--- PROVIDED ENTRIES Enclosed Below ---
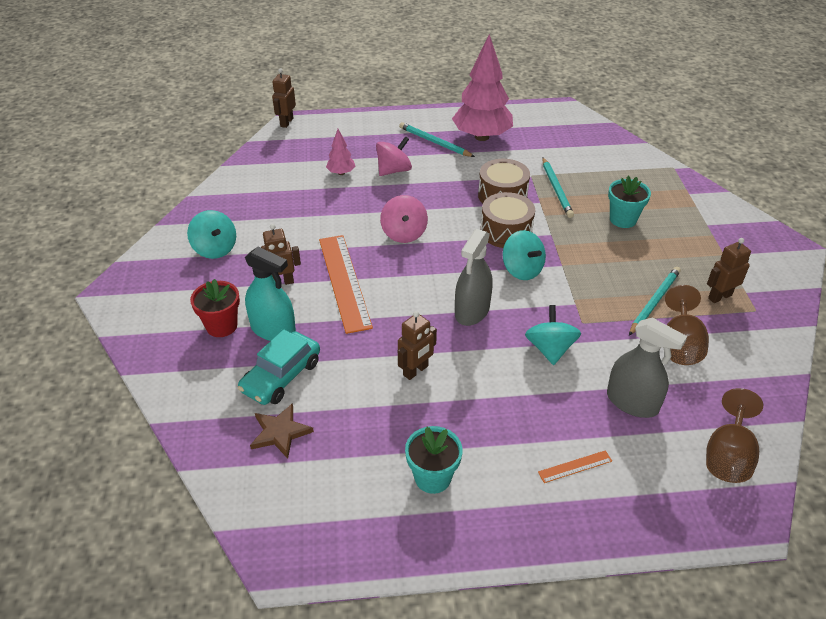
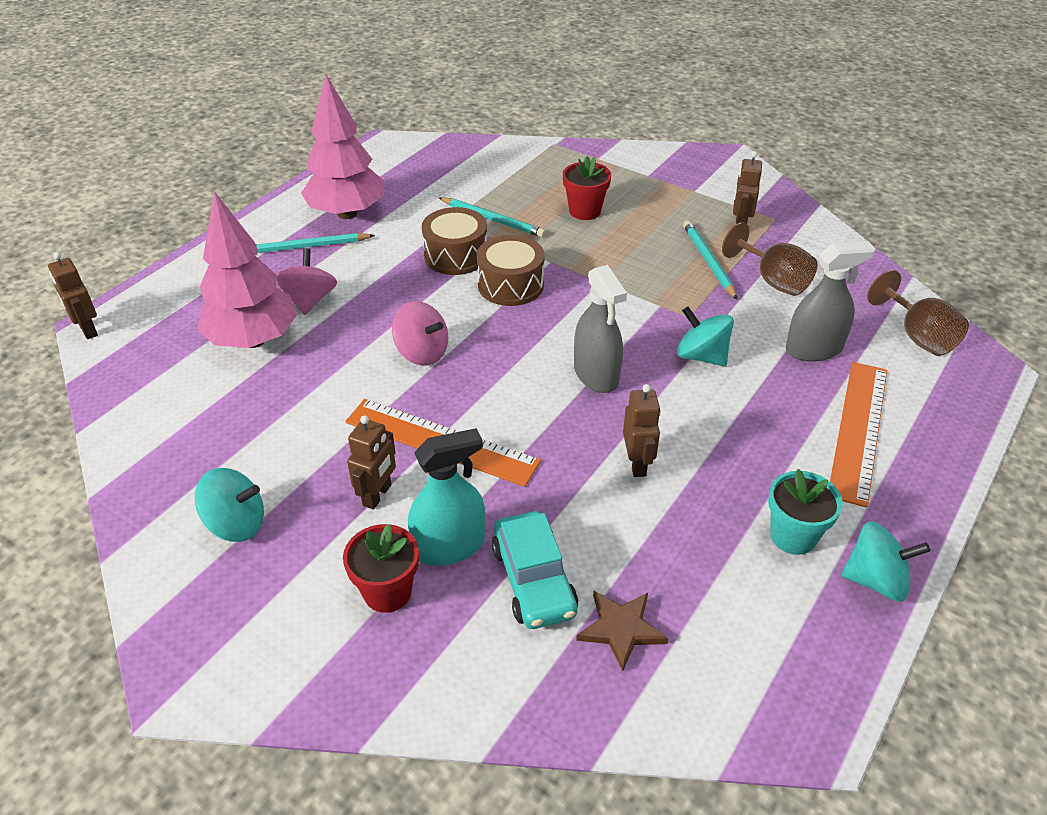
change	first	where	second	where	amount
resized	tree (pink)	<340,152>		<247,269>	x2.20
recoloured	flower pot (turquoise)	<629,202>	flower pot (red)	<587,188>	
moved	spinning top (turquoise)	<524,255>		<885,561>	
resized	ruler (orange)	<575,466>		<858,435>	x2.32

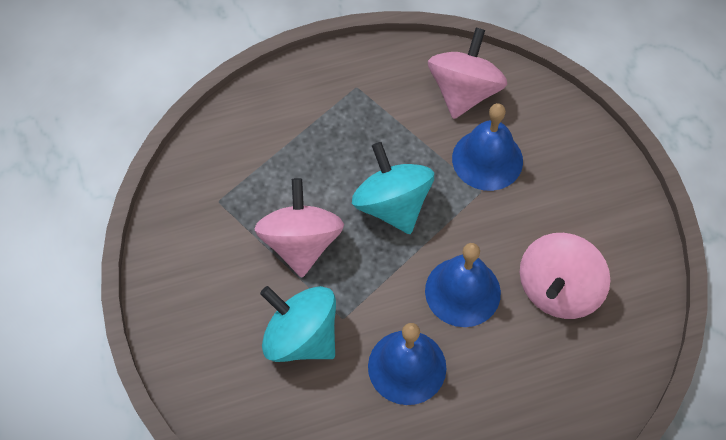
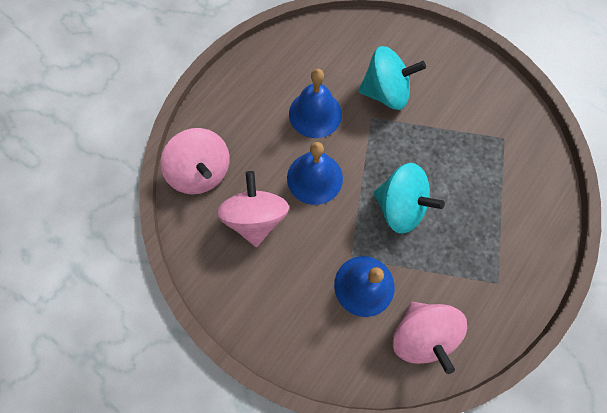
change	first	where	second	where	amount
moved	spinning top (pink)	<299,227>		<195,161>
--- End of Enclosed PROVIDED ENTRIES ---
TASK >> In full and without change, repeat the material above, minus the pictures.

RESPONSE TO THIS EXERCISE >>
change	first	where	second	where	amount
resized	tree (pink)	<340,152>		<247,269>	x2.20
recoloured	flower pot (turquoise)	<629,202>	flower pot (red)	<587,188>	
moved	spinning top (turquoise)	<524,255>		<885,561>	
resized	ruler (orange)	<575,466>		<858,435>	x2.32

change	first	where	second	where	amount
moved	spinning top (pink)	<299,227>		<195,161>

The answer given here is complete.